Task item:
Look through the records below for the line holding "brown cone B3". Write it out exactly, with each following line through the line holding "purple brick B10:B11".

Given records:
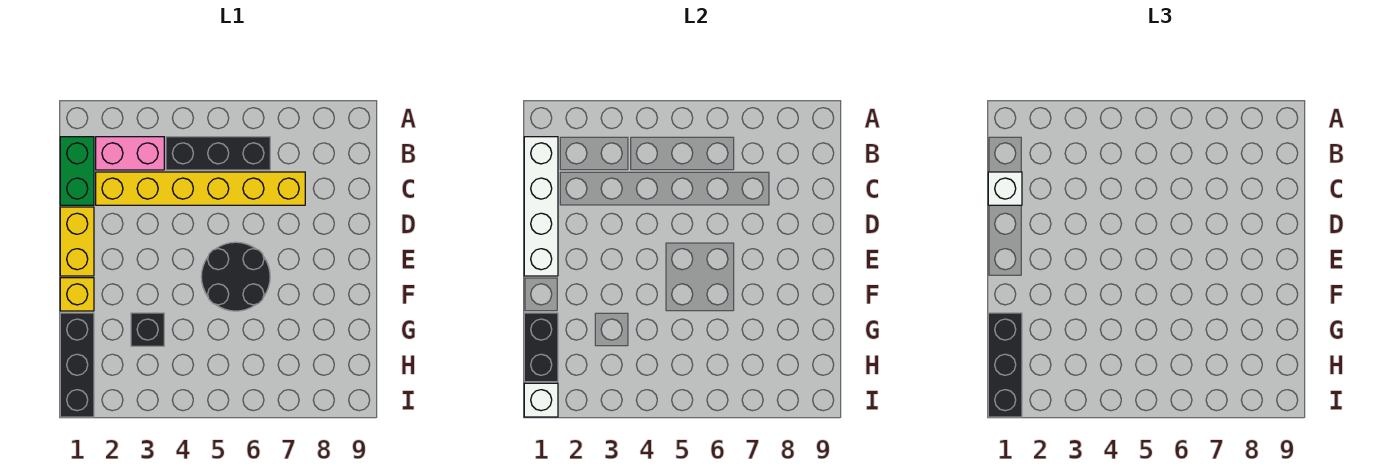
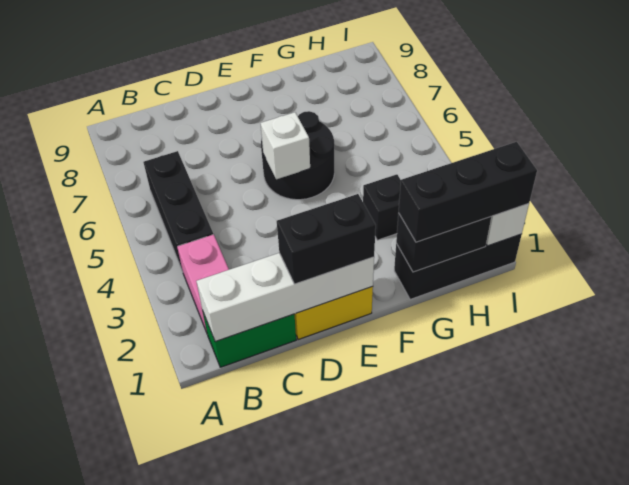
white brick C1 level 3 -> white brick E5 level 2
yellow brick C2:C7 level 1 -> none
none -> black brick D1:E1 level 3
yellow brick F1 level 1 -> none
...
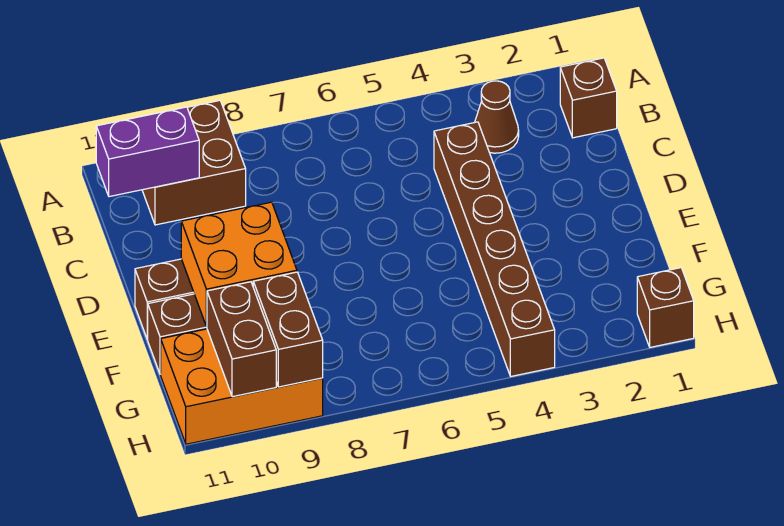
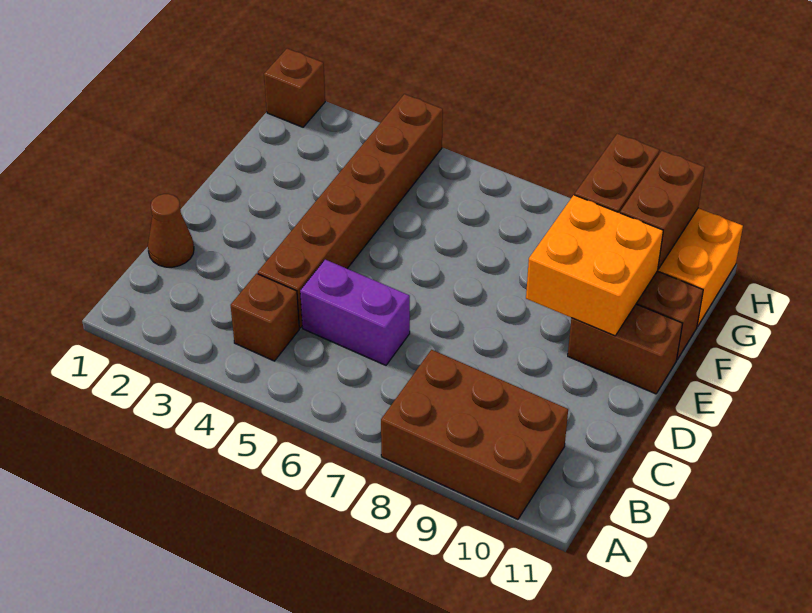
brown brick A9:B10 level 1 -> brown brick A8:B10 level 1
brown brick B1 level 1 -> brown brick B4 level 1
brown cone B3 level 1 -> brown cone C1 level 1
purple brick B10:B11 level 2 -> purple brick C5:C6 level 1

Your solution:
brown cone B3 level 1 -> brown cone C1 level 1
purple brick B10:B11 level 2 -> purple brick C5:C6 level 1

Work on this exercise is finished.